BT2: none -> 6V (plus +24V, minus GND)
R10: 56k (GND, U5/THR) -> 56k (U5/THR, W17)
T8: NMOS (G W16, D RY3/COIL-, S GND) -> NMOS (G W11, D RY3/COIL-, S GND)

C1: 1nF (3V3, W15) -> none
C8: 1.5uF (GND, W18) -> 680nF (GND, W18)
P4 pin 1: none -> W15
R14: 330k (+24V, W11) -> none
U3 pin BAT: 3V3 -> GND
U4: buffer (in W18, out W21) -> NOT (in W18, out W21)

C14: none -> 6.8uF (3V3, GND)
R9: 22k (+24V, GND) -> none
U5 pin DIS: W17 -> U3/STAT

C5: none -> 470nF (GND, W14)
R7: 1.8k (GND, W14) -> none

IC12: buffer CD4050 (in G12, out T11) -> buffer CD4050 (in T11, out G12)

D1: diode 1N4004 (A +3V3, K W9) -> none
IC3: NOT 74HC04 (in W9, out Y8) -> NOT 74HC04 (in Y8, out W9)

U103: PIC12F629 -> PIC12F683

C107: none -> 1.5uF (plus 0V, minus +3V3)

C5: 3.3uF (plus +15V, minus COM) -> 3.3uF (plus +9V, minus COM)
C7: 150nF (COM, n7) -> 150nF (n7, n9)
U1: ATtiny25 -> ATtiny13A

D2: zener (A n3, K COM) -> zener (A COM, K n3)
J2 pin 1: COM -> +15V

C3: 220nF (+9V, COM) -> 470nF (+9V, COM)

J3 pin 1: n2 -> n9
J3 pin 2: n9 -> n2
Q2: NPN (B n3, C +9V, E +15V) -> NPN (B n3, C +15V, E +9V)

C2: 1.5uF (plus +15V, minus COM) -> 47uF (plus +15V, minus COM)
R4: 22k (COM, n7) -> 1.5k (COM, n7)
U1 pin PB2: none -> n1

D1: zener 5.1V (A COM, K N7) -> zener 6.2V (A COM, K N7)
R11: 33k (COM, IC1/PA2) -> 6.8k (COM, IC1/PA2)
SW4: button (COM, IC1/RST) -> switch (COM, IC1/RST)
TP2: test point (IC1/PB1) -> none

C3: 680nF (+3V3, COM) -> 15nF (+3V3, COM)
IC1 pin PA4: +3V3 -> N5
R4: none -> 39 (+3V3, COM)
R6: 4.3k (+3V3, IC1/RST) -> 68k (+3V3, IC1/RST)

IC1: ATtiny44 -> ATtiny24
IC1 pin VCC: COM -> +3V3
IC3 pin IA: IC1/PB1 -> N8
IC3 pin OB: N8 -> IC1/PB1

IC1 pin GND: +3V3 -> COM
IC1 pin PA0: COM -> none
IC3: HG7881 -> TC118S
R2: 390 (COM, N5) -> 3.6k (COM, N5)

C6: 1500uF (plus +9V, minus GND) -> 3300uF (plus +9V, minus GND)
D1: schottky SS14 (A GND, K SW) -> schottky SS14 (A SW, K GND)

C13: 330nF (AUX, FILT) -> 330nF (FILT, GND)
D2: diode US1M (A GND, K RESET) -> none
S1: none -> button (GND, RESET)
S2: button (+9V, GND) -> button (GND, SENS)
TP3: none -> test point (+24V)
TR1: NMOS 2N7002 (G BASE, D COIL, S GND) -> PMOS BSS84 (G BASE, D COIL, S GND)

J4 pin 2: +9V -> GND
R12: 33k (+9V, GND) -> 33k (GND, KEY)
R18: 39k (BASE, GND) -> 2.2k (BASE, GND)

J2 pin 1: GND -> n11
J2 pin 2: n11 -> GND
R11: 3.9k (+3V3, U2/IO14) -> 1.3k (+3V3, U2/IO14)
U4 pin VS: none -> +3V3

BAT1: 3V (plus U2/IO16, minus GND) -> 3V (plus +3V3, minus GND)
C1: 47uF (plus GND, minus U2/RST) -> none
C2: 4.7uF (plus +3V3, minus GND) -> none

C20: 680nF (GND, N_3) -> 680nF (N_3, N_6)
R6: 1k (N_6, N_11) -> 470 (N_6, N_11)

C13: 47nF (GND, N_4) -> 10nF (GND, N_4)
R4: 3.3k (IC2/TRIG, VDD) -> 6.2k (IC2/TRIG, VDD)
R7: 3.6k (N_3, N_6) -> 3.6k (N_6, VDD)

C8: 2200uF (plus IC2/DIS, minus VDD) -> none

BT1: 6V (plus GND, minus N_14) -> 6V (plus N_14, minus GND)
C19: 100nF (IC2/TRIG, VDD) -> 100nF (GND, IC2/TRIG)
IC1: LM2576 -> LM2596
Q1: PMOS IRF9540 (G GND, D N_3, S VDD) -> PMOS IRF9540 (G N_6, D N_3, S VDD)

□ □ □ □

■ Exercise prompt
In the records above, find every line with the word "point" and copy it.

■ Final answer
TP2: test point (IC1/PB1) -> none
TP3: none -> test point (+24V)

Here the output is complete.